* WHAT YOU HAVE TO DO:
Filter the entries for the word "robot". Copy each line that has it.

[Dataset records]
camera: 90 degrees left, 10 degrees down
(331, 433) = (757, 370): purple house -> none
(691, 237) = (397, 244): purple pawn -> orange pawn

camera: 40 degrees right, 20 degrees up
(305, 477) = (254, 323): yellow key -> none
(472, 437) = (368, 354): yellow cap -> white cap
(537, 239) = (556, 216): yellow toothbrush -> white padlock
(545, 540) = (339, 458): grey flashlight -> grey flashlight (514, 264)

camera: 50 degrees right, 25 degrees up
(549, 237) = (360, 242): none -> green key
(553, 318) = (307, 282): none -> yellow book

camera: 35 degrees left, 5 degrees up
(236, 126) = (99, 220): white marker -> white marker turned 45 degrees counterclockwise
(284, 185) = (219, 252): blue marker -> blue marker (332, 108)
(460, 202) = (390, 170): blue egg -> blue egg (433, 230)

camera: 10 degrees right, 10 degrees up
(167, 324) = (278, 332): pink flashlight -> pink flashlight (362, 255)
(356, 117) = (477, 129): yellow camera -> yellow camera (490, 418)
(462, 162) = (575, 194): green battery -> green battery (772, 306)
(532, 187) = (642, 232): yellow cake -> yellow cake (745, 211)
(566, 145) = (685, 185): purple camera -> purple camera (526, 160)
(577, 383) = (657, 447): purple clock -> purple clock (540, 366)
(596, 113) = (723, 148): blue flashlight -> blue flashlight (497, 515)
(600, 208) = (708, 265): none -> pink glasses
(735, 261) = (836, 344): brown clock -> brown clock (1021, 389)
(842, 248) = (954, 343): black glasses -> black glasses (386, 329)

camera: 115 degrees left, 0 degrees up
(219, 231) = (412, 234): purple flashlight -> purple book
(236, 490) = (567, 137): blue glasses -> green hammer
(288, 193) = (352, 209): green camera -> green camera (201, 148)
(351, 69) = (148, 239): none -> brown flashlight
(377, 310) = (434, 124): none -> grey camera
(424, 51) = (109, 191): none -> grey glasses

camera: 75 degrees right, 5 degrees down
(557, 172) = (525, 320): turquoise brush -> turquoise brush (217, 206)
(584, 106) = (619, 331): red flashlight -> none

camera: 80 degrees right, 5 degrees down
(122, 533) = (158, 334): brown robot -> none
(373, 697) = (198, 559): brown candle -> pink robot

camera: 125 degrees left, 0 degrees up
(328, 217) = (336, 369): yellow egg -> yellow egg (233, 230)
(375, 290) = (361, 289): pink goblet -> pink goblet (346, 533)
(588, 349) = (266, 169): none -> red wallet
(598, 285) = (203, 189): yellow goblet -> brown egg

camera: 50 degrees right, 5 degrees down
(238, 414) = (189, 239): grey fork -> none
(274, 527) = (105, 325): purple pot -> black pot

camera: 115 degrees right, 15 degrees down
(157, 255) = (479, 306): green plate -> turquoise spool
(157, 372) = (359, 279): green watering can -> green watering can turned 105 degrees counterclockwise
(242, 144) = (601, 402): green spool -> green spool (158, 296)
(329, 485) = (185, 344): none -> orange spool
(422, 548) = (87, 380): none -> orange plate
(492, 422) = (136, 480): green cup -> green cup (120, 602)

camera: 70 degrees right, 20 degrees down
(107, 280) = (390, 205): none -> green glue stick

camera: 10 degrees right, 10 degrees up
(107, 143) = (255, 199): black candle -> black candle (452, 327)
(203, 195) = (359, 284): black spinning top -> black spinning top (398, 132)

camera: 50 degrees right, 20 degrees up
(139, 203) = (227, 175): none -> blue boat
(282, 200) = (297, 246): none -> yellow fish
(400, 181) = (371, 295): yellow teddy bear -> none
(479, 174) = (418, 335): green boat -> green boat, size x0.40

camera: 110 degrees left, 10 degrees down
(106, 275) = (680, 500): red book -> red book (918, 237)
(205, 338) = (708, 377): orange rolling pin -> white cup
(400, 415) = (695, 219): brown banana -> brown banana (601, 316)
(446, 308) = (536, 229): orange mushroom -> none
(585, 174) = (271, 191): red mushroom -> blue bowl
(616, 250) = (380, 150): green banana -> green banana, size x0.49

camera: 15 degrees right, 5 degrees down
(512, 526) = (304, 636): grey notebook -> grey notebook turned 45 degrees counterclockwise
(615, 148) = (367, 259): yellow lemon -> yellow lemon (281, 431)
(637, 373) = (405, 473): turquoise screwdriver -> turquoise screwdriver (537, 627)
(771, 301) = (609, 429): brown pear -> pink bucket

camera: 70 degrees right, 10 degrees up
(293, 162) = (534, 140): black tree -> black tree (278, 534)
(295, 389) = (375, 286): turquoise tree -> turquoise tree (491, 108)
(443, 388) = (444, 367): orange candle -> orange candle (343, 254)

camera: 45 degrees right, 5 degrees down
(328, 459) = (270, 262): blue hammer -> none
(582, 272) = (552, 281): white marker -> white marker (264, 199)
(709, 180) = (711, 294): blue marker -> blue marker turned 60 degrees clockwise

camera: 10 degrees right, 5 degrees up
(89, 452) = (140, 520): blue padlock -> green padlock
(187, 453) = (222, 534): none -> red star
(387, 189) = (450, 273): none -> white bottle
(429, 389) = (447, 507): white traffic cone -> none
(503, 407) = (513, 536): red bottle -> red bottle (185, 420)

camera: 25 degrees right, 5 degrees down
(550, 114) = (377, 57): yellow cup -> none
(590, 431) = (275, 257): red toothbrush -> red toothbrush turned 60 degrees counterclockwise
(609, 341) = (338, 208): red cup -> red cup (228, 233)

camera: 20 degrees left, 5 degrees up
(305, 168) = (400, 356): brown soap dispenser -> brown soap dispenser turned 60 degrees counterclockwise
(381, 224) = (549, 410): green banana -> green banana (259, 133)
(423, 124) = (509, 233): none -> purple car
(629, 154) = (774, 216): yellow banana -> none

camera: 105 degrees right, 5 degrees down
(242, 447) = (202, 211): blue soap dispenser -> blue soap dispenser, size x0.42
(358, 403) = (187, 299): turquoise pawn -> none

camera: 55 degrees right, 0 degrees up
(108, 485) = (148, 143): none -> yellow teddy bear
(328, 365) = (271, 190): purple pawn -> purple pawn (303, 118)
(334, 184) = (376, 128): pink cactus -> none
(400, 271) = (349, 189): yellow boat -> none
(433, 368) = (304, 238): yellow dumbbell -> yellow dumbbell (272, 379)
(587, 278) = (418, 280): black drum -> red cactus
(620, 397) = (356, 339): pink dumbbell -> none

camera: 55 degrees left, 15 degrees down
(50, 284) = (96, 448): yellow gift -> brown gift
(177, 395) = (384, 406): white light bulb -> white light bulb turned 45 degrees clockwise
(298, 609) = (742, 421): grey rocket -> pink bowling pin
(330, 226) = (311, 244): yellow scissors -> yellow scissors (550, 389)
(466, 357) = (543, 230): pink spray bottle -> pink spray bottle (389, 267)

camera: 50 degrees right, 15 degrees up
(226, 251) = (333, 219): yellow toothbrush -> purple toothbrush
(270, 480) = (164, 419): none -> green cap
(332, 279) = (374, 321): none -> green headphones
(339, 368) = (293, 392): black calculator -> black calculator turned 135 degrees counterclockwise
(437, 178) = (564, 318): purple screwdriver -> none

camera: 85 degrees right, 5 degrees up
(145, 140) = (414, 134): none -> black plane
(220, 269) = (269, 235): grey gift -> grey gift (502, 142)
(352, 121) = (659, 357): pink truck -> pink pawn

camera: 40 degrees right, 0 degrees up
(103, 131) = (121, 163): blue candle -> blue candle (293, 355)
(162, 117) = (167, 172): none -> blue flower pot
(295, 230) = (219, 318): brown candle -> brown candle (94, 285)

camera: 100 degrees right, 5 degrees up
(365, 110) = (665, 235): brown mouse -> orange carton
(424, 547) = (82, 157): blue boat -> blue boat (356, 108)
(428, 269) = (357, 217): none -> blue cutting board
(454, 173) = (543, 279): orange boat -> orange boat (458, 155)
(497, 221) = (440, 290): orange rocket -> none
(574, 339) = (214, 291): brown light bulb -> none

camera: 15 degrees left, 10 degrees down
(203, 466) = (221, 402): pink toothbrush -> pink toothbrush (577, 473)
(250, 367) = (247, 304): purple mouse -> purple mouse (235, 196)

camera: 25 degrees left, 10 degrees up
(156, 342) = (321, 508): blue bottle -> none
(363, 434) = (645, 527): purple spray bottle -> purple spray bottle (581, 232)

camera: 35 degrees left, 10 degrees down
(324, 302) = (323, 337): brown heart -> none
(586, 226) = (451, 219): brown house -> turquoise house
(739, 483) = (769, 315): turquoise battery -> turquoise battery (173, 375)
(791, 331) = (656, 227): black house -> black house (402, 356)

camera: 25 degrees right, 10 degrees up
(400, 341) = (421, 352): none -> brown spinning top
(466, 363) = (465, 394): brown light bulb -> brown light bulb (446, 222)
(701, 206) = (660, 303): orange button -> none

* RESPONSE TO THE TASK:
(122, 533) = (158, 334): brown robot -> none
(373, 697) = (198, 559): brown candle -> pink robot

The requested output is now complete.